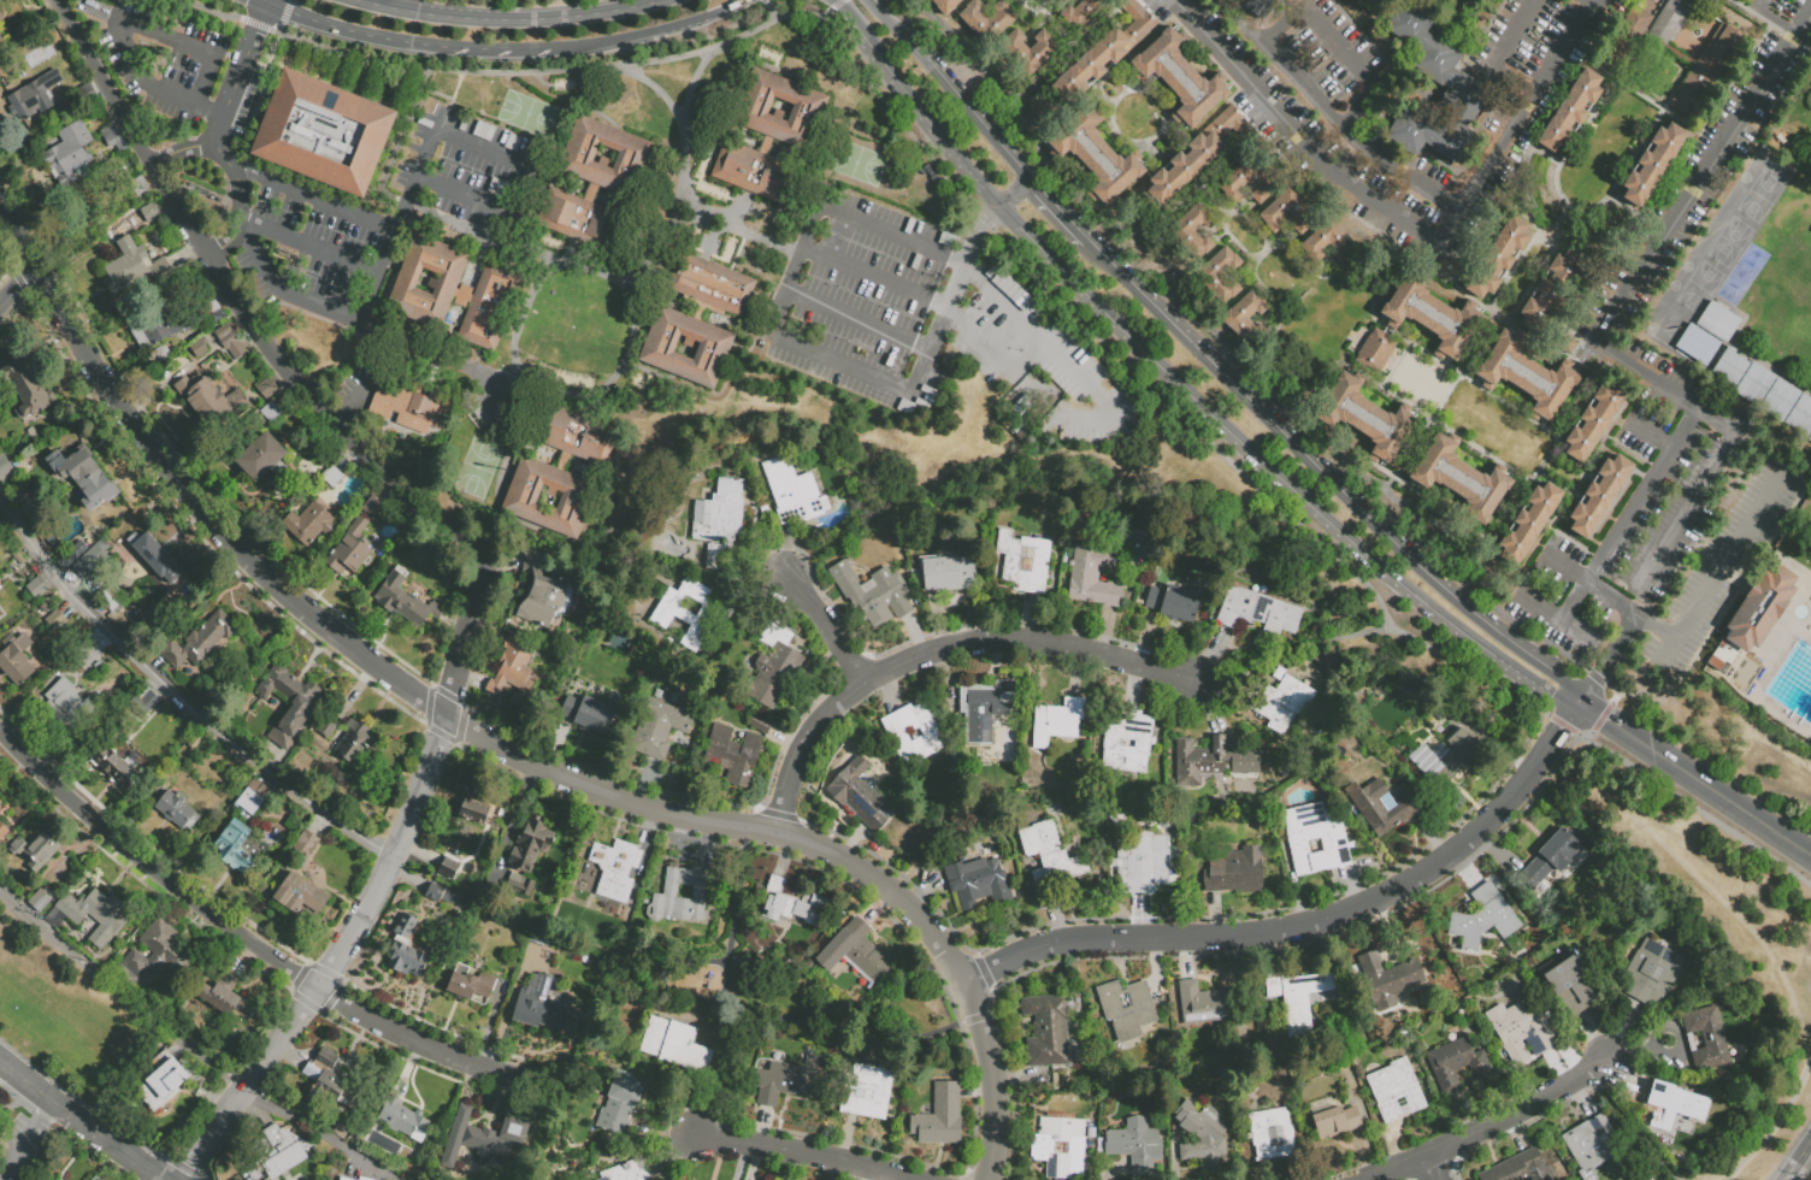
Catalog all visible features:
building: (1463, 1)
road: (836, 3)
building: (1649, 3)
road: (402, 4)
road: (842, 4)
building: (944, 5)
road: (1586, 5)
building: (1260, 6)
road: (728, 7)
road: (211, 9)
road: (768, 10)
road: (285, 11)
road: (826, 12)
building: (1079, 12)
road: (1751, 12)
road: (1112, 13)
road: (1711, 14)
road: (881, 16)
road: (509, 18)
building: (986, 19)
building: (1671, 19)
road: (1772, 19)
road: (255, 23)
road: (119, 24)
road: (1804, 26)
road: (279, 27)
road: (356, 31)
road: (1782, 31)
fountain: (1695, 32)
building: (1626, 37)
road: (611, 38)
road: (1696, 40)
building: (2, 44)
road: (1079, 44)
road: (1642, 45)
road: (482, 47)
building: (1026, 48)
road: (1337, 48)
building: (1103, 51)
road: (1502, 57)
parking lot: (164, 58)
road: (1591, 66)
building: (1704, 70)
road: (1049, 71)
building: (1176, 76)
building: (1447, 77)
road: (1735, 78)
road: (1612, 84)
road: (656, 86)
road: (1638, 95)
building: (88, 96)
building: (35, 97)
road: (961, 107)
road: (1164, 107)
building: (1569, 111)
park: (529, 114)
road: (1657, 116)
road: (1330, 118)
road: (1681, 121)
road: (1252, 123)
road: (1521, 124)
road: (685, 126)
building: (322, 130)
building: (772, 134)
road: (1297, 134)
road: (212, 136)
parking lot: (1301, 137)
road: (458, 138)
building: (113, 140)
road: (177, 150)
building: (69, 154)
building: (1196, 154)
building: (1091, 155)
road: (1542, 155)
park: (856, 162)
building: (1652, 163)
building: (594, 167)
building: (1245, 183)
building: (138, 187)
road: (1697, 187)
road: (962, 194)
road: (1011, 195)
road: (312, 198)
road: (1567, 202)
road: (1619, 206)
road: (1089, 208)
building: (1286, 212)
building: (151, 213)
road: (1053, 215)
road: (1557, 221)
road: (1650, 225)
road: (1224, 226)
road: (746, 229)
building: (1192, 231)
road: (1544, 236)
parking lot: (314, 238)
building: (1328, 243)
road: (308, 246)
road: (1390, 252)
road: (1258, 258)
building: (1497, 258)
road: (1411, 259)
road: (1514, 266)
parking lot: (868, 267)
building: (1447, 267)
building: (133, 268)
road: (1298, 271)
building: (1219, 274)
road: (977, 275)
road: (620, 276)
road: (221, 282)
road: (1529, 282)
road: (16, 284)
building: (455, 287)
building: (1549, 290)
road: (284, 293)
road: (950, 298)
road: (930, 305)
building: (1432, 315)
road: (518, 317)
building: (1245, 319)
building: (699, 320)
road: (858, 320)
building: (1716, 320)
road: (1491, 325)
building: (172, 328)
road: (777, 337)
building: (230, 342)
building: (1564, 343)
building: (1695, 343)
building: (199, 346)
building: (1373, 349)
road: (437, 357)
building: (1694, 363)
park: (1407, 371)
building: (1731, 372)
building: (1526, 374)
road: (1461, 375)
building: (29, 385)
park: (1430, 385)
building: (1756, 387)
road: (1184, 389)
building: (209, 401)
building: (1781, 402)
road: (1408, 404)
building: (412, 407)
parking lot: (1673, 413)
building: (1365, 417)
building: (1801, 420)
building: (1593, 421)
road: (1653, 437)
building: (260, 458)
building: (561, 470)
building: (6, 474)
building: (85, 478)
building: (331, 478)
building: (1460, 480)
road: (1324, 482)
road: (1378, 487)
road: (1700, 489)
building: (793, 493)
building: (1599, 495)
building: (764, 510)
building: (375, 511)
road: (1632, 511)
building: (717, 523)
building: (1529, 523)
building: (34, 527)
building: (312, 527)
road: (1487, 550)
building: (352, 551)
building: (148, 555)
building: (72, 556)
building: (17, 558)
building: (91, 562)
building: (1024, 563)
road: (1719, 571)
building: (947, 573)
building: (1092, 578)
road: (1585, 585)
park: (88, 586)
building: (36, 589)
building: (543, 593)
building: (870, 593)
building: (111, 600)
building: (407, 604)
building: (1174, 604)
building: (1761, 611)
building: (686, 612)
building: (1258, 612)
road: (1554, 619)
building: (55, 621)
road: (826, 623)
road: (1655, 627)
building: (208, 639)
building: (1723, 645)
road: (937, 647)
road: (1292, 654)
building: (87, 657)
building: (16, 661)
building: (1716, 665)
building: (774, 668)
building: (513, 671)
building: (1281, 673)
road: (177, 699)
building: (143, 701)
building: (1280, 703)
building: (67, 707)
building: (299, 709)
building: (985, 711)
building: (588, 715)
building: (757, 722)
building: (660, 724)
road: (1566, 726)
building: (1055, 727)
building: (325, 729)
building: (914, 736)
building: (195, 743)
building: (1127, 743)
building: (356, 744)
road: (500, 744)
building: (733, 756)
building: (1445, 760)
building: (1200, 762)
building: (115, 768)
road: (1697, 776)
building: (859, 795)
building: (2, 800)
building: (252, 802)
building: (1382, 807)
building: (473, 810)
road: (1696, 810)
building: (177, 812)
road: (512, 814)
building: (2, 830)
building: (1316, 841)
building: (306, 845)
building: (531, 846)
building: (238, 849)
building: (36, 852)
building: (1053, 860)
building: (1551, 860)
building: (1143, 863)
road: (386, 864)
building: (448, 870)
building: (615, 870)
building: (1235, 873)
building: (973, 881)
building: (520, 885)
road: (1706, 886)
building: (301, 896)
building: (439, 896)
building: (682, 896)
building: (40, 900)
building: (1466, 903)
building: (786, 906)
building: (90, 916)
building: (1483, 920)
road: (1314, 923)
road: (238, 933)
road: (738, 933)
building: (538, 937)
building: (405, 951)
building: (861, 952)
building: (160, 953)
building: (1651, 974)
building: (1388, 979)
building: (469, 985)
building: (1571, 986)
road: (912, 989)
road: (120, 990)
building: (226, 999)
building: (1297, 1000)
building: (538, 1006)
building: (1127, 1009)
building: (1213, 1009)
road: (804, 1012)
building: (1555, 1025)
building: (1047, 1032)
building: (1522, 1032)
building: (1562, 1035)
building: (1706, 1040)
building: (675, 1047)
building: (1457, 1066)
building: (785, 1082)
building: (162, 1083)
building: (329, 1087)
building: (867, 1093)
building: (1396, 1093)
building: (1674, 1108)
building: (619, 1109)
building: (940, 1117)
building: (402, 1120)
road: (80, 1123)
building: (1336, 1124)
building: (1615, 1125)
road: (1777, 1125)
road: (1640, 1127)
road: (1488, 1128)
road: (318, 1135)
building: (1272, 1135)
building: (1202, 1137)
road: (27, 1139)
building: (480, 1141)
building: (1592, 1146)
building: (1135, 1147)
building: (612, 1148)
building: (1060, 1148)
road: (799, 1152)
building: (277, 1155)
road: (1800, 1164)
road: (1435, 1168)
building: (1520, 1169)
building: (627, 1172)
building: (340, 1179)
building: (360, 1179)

+++++

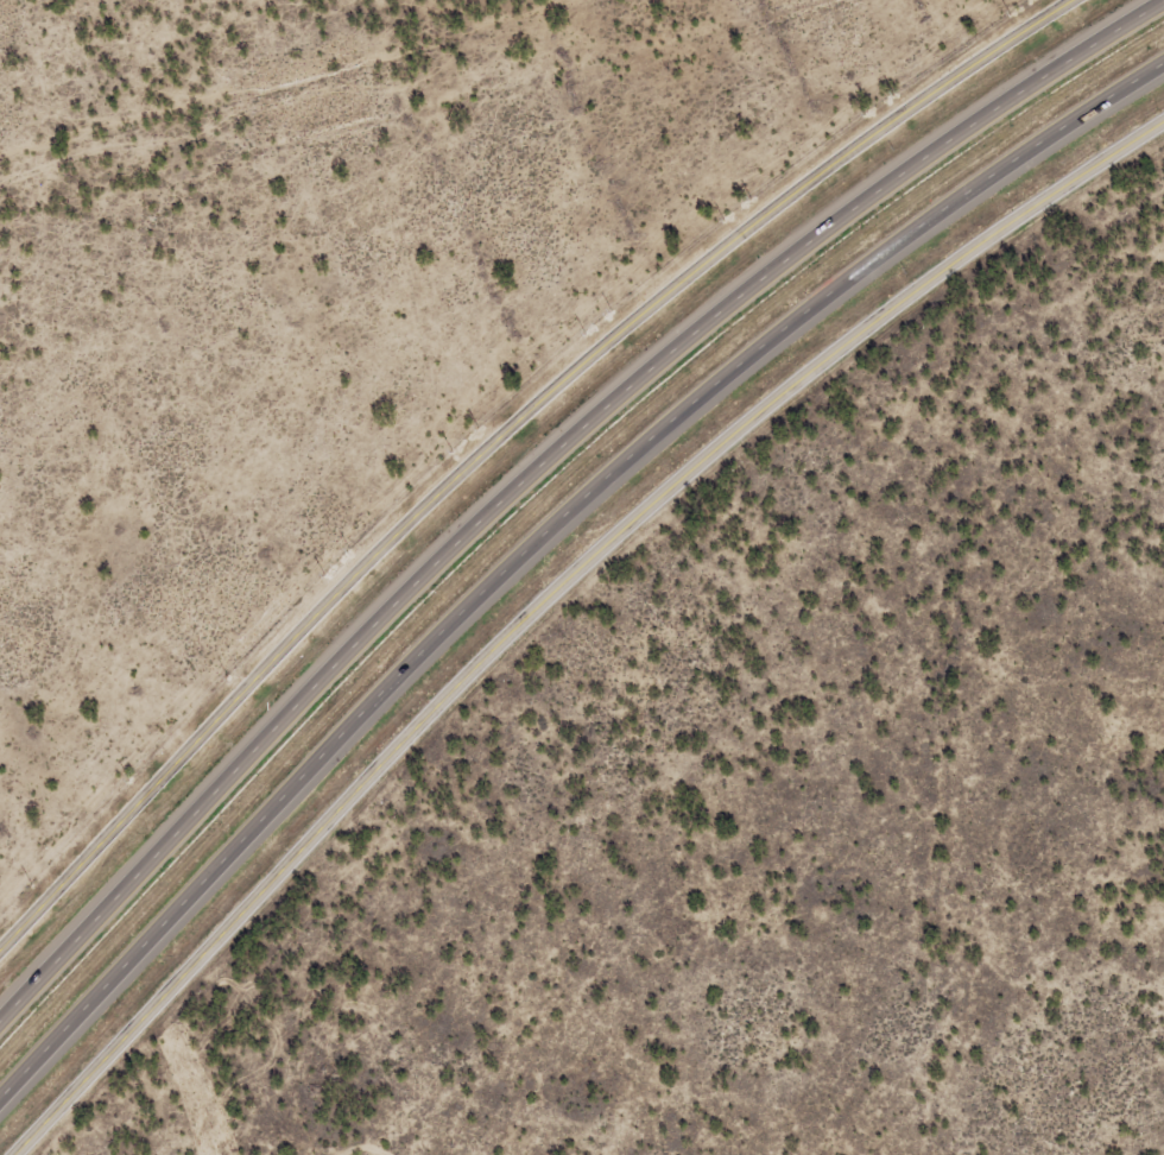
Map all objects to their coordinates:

+++++

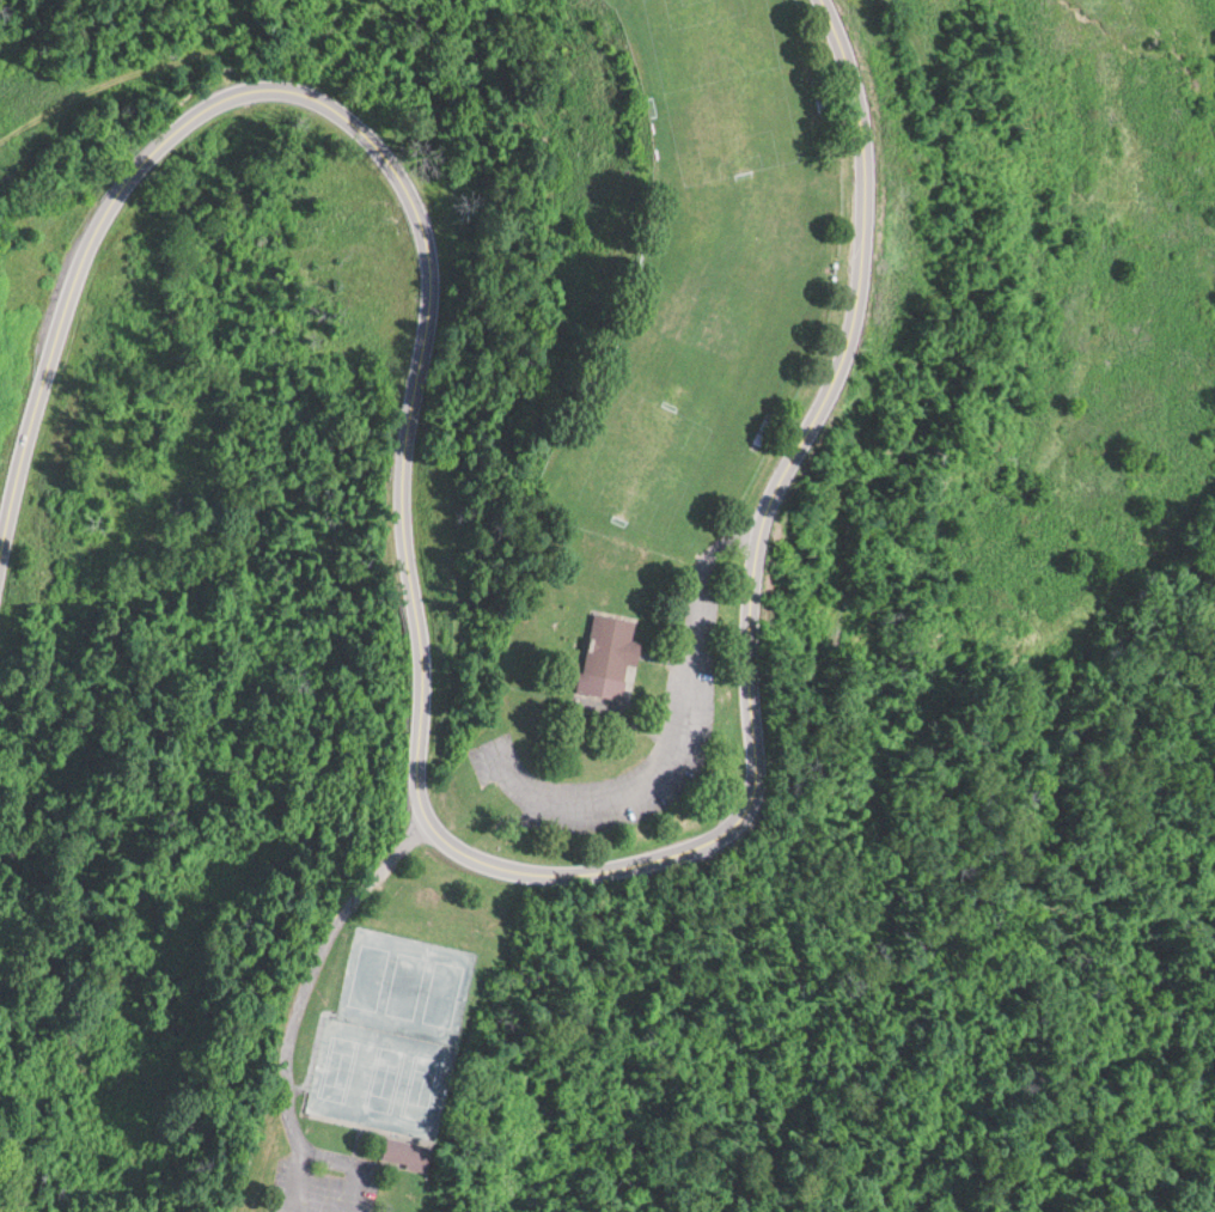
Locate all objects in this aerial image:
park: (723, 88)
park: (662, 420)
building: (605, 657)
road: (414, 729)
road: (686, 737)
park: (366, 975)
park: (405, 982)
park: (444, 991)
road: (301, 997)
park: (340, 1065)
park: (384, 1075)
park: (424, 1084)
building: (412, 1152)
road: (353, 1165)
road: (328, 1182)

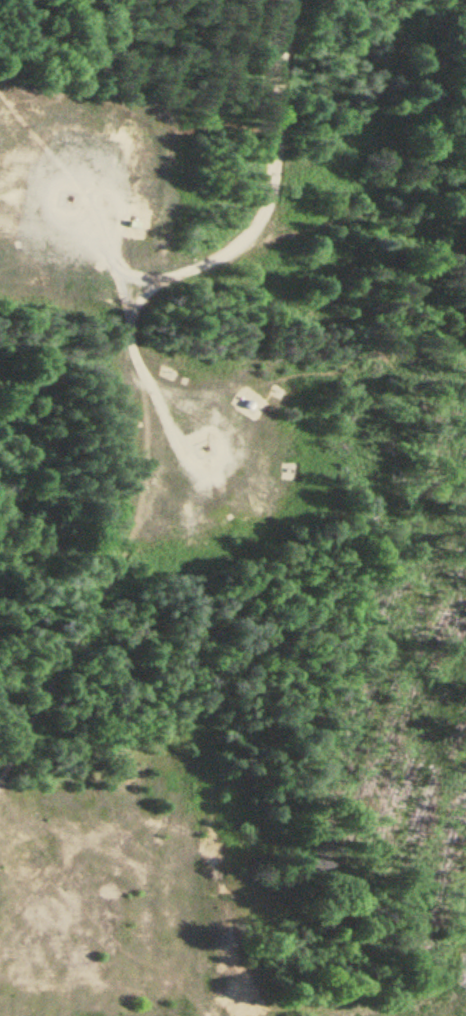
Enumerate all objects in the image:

+++++

**Directive**:
Using the listing above, reproduce word for word every line from the one containing "Locate all objects" through the one containing "Enumerate all objects". Pictures must be left out.

**Result of this task**:
Locate all objects in this aerial image:
park: (723, 88)
park: (662, 420)
building: (605, 657)
road: (414, 729)
road: (686, 737)
park: (366, 975)
park: (405, 982)
park: (444, 991)
road: (301, 997)
park: (340, 1065)
park: (384, 1075)
park: (424, 1084)
building: (412, 1152)
road: (353, 1165)
road: (328, 1182)

Enumerate all objects in the image:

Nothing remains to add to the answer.